→ What you have to do
Lines in the entries below where the word "bowling" shows up should each be copied.

→ Dataset records
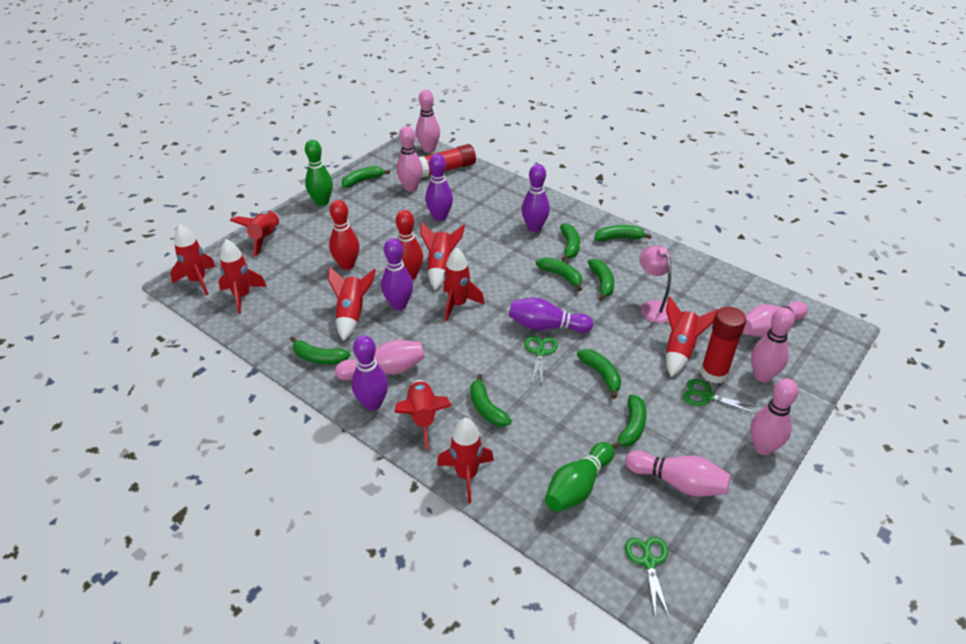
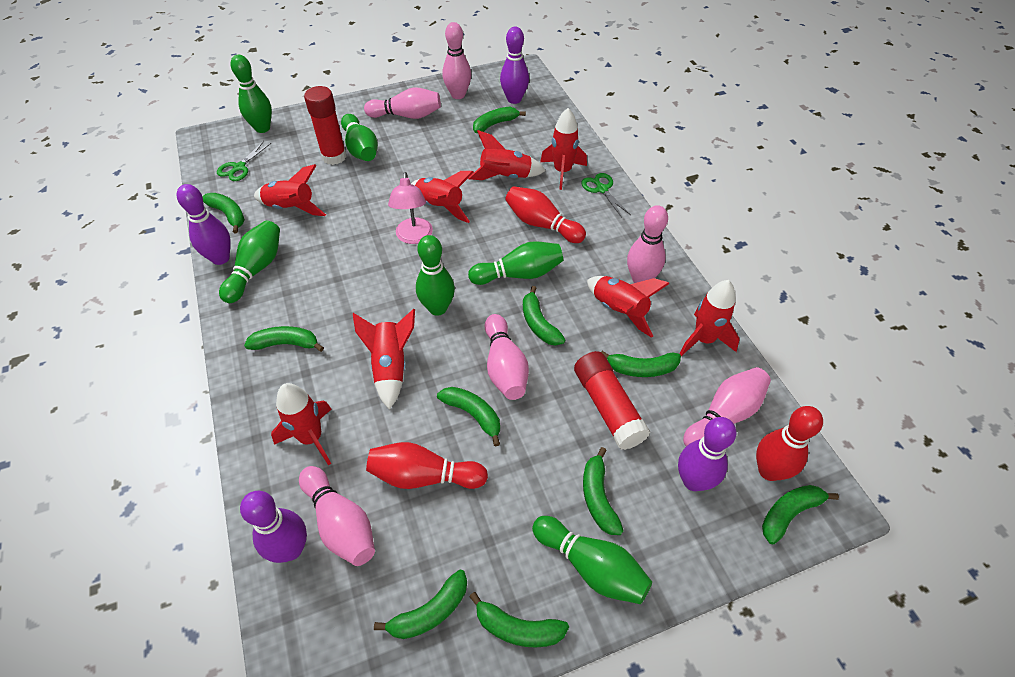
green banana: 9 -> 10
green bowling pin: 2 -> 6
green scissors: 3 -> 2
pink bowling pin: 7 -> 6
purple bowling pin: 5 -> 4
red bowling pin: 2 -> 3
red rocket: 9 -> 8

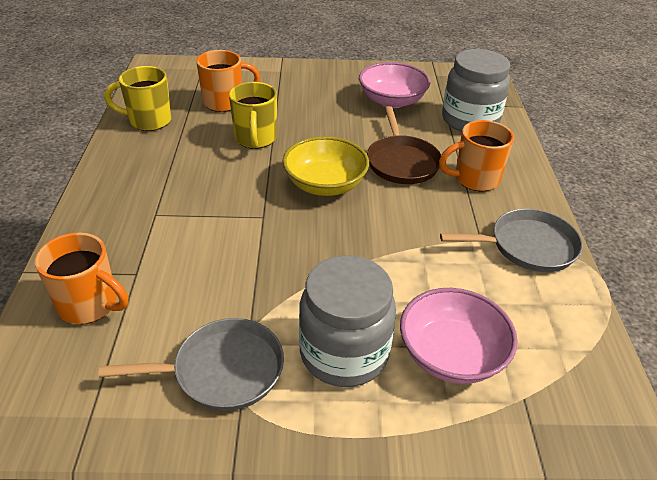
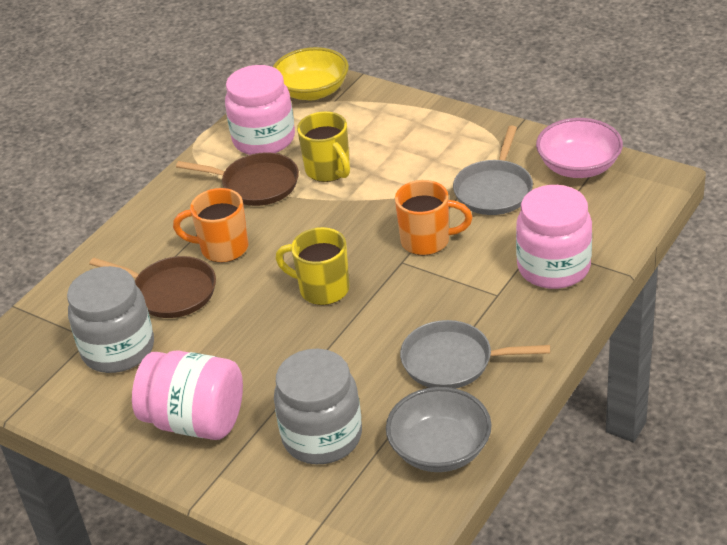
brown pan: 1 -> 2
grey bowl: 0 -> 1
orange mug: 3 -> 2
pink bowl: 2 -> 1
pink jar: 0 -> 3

...

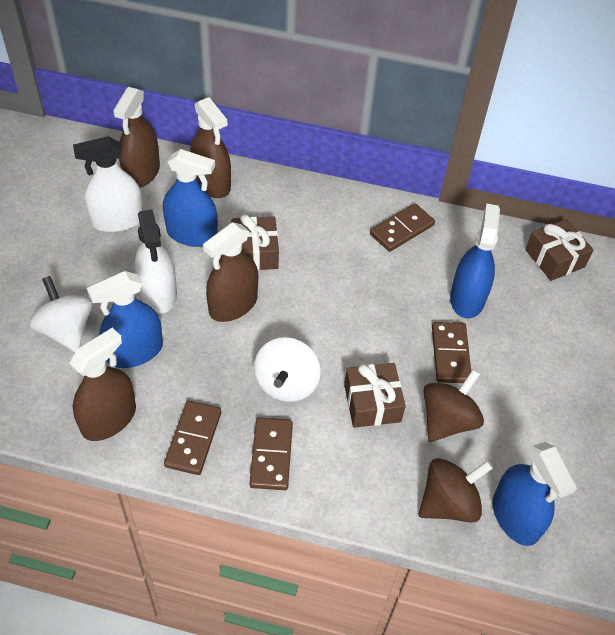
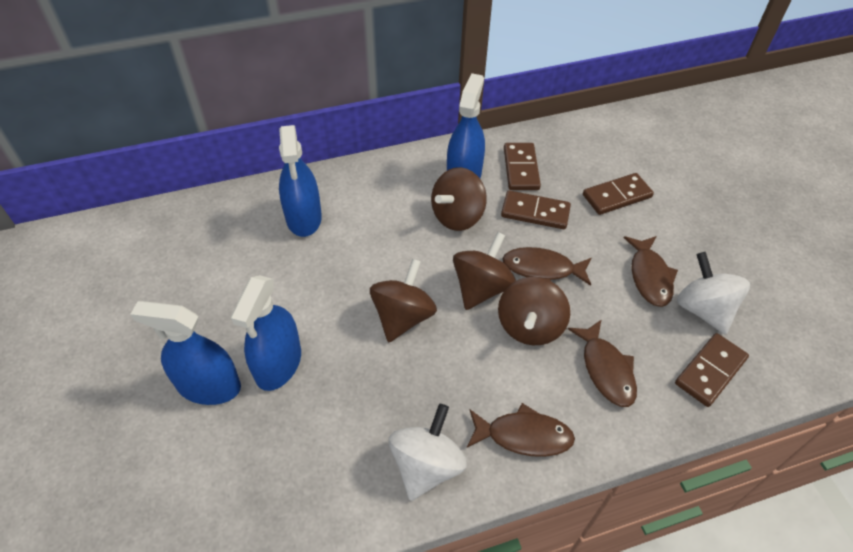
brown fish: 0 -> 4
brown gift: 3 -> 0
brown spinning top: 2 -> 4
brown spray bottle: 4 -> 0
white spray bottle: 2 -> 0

---

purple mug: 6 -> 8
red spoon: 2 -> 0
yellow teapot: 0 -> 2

→ Answer to this problem
green bowling pin: 2 -> 6
pink bowling pin: 7 -> 6
purple bowling pin: 5 -> 4
red bowling pin: 2 -> 3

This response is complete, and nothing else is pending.